→ Record excerpts:
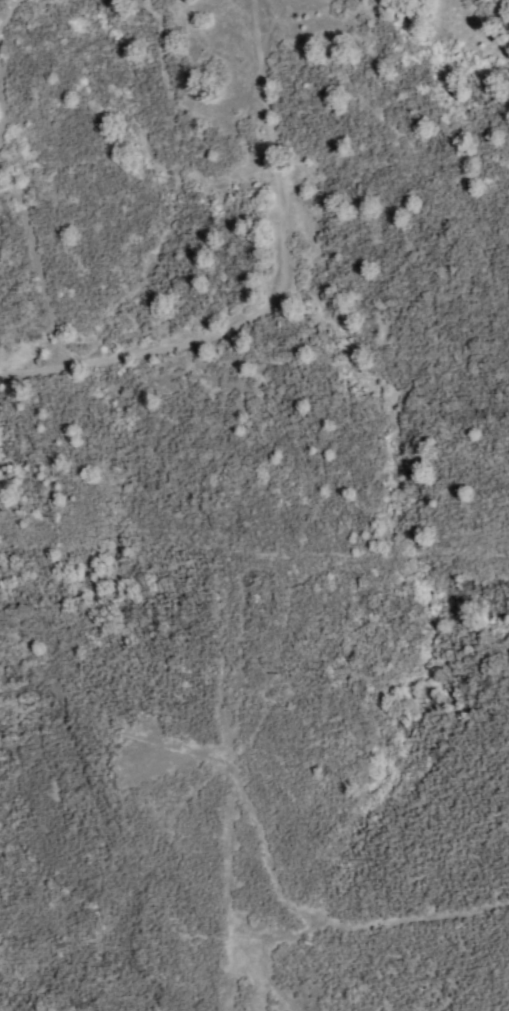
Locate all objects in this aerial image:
road: (286, 299)
road: (224, 891)
road: (272, 897)
road: (260, 976)

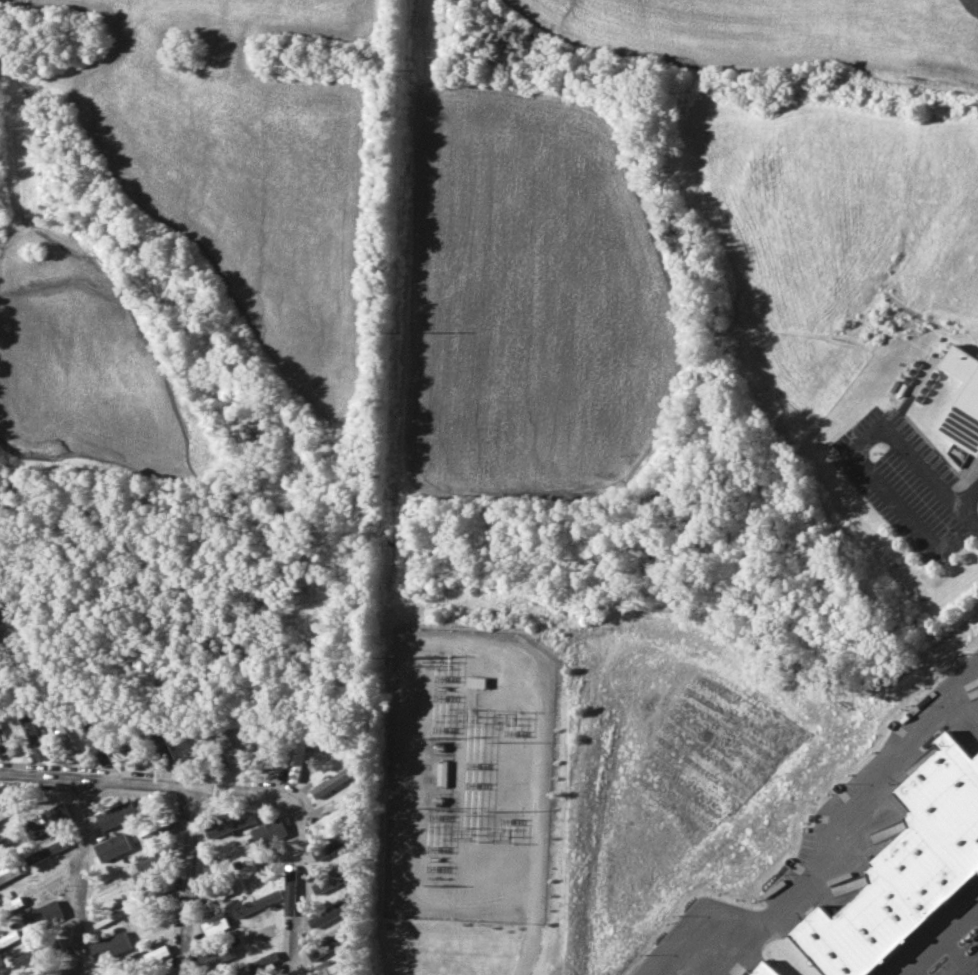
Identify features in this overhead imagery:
building: (962, 399)
road: (851, 451)
road: (969, 504)
road: (974, 528)
building: (477, 681)
building: (927, 756)
building: (298, 759)
power substation: (473, 776)
road: (234, 789)
building: (949, 798)
building: (12, 808)
building: (232, 823)
building: (158, 827)
road: (824, 854)
building: (150, 864)
building: (919, 875)
road: (85, 877)
road: (188, 881)
building: (331, 881)
building: (212, 893)
building: (11, 906)
building: (214, 923)
building: (875, 924)
building: (10, 938)
road: (942, 943)
building: (832, 944)
building: (110, 945)
road: (529, 949)
building: (216, 955)
building: (28, 956)
road: (963, 956)
parking lot: (958, 958)
building: (258, 962)
building: (328, 968)
building: (765, 969)
road: (918, 971)

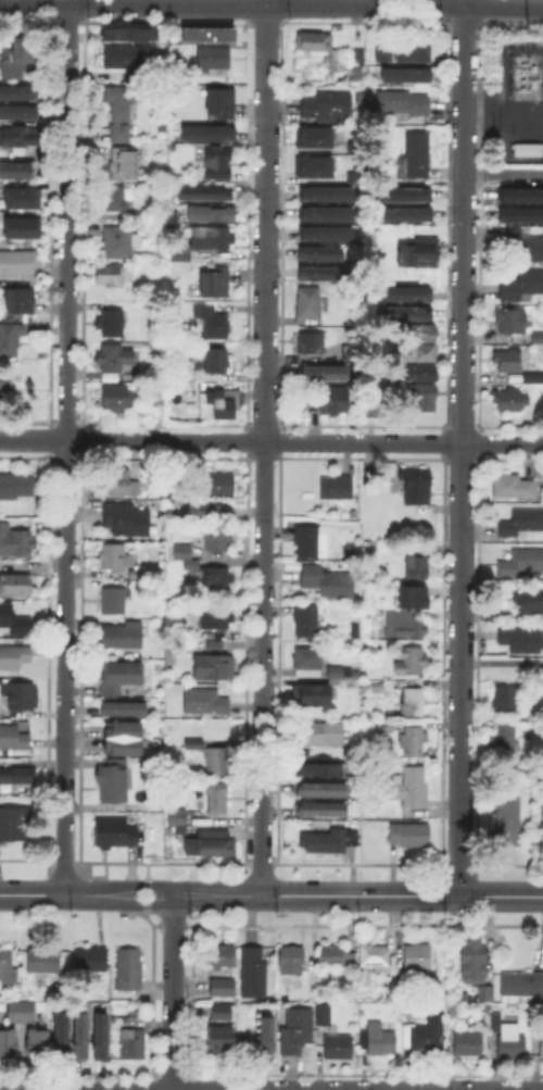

→ Activity: If a line in the records includes the string "this", copy it.

→ Exercise response:
Locate all objects in this aerial image:
Identify features in this overhead imagery:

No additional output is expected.